YOUR ASSIGNMENT -> Take the line that contains "(649, 224) = (645, 360): white" in the data below and each line after it, through the last, and repeat them unchanged.

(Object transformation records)
• • • •

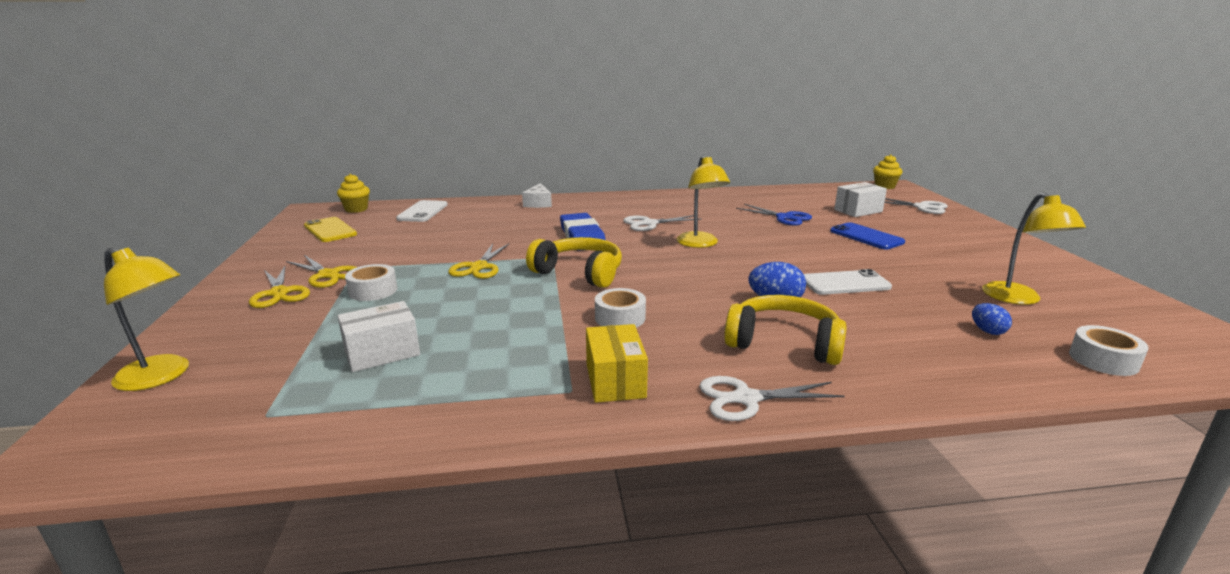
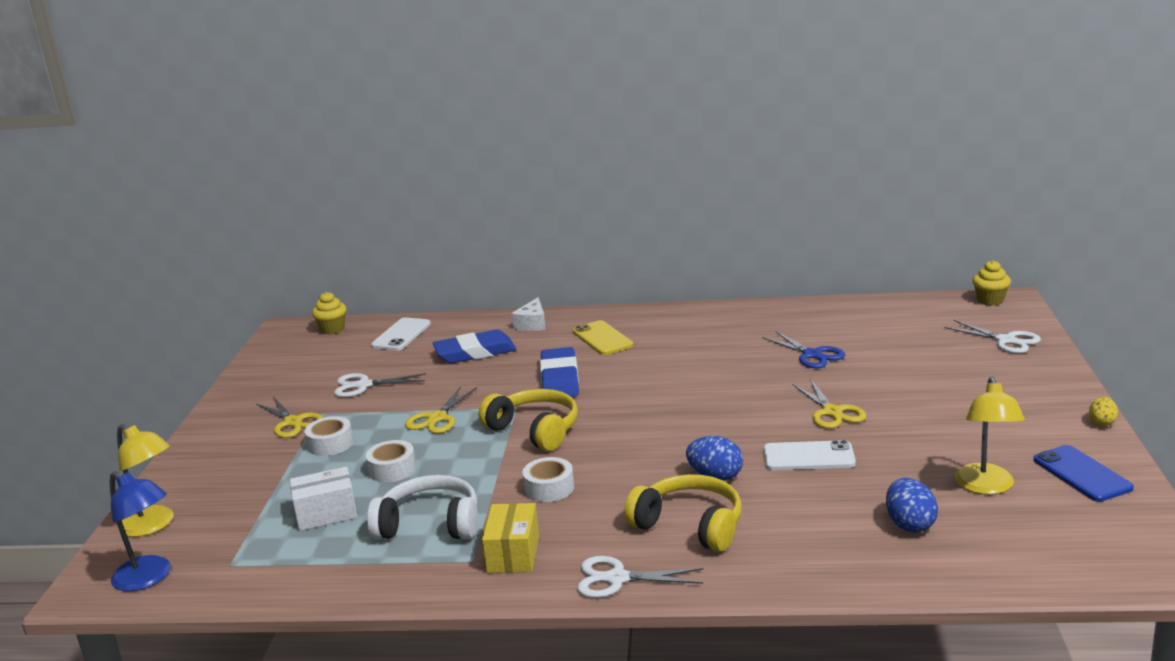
camera: 15 degrees right, 0 degrees up
(149, 439) = (149, 578): none -> blue lamp
(279, 293) = (247, 443): yellow scissors -> yellow scissors (832, 412)
(330, 230) = (302, 361): yellow phone -> yellow phone (602, 338)
(496, 221) = (475, 352): none -> blue eraser
(507, 357) = (430, 524): none -> white headphones
(649, 224) = (645, 360): white scissors -> white scissors (364, 385)
(700, 244) = (685, 394): yellow lamp -> none
(858, 211) = (915, 345): white box -> none
(866, 237) = (889, 389): blue phone -> blue phone (1082, 474)
(987, 331) = (910, 524): blue egg -> blue egg, size x1.59
(1052, 252) = (1102, 422): none -> yellow egg
(1103, 360) = (998, 564): white tape -> white tape (392, 469)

• • • •

ANSWER SPACE ->
(649, 224) = (645, 360): white scissors -> white scissors (364, 385)
(700, 244) = (685, 394): yellow lamp -> none
(858, 211) = (915, 345): white box -> none
(866, 237) = (889, 389): blue phone -> blue phone (1082, 474)
(987, 331) = (910, 524): blue egg -> blue egg, size x1.59
(1052, 252) = (1102, 422): none -> yellow egg
(1103, 360) = (998, 564): white tape -> white tape (392, 469)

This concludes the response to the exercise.